== RECORDS SHOWN ==
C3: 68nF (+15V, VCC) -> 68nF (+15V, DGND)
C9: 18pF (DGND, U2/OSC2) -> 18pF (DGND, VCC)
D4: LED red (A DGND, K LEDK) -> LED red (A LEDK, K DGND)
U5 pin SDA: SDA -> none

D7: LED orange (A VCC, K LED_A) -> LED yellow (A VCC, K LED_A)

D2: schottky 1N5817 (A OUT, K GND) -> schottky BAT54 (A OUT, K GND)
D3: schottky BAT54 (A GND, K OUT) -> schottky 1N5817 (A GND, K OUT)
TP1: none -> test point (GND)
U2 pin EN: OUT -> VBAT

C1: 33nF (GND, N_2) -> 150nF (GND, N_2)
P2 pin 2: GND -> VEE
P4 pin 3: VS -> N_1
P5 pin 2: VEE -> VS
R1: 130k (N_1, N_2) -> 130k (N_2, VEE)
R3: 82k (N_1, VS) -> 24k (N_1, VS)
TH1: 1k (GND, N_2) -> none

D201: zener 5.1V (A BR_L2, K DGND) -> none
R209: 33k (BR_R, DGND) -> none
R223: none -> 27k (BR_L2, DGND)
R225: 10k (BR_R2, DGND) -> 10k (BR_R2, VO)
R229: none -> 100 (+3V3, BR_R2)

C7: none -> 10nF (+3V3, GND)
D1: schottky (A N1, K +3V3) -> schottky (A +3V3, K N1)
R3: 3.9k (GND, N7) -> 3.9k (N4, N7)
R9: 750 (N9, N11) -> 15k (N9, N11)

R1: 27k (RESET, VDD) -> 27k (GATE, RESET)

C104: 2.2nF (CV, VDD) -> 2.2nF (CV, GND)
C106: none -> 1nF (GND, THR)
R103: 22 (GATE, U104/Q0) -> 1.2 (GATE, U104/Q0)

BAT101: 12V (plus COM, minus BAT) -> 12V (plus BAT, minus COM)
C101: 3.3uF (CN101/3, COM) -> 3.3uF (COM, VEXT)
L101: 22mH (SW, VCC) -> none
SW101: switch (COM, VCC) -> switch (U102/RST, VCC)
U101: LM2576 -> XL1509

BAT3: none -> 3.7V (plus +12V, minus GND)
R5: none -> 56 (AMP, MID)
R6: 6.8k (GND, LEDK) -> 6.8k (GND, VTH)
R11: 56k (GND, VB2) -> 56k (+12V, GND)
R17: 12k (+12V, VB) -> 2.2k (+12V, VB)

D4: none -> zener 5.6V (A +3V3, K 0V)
===
# DIRECTIONS
The answer should be an exact reproduction of all the entries.

# SOLUTION
C3: 68nF (+15V, VCC) -> 68nF (+15V, DGND)
C9: 18pF (DGND, U2/OSC2) -> 18pF (DGND, VCC)
D4: LED red (A DGND, K LEDK) -> LED red (A LEDK, K DGND)
U5 pin SDA: SDA -> none

D7: LED orange (A VCC, K LED_A) -> LED yellow (A VCC, K LED_A)

D2: schottky 1N5817 (A OUT, K GND) -> schottky BAT54 (A OUT, K GND)
D3: schottky BAT54 (A GND, K OUT) -> schottky 1N5817 (A GND, K OUT)
TP1: none -> test point (GND)
U2 pin EN: OUT -> VBAT

C1: 33nF (GND, N_2) -> 150nF (GND, N_2)
P2 pin 2: GND -> VEE
P4 pin 3: VS -> N_1
P5 pin 2: VEE -> VS
R1: 130k (N_1, N_2) -> 130k (N_2, VEE)
R3: 82k (N_1, VS) -> 24k (N_1, VS)
TH1: 1k (GND, N_2) -> none

D201: zener 5.1V (A BR_L2, K DGND) -> none
R209: 33k (BR_R, DGND) -> none
R223: none -> 27k (BR_L2, DGND)
R225: 10k (BR_R2, DGND) -> 10k (BR_R2, VO)
R229: none -> 100 (+3V3, BR_R2)

C7: none -> 10nF (+3V3, GND)
D1: schottky (A N1, K +3V3) -> schottky (A +3V3, K N1)
R3: 3.9k (GND, N7) -> 3.9k (N4, N7)
R9: 750 (N9, N11) -> 15k (N9, N11)

R1: 27k (RESET, VDD) -> 27k (GATE, RESET)

C104: 2.2nF (CV, VDD) -> 2.2nF (CV, GND)
C106: none -> 1nF (GND, THR)
R103: 22 (GATE, U104/Q0) -> 1.2 (GATE, U104/Q0)

BAT101: 12V (plus COM, minus BAT) -> 12V (plus BAT, minus COM)
C101: 3.3uF (CN101/3, COM) -> 3.3uF (COM, VEXT)
L101: 22mH (SW, VCC) -> none
SW101: switch (COM, VCC) -> switch (U102/RST, VCC)
U101: LM2576 -> XL1509

BAT3: none -> 3.7V (plus +12V, minus GND)
R5: none -> 56 (AMP, MID)
R6: 6.8k (GND, LEDK) -> 6.8k (GND, VTH)
R11: 56k (GND, VB2) -> 56k (+12V, GND)
R17: 12k (+12V, VB) -> 2.2k (+12V, VB)

D4: none -> zener 5.6V (A +3V3, K 0V)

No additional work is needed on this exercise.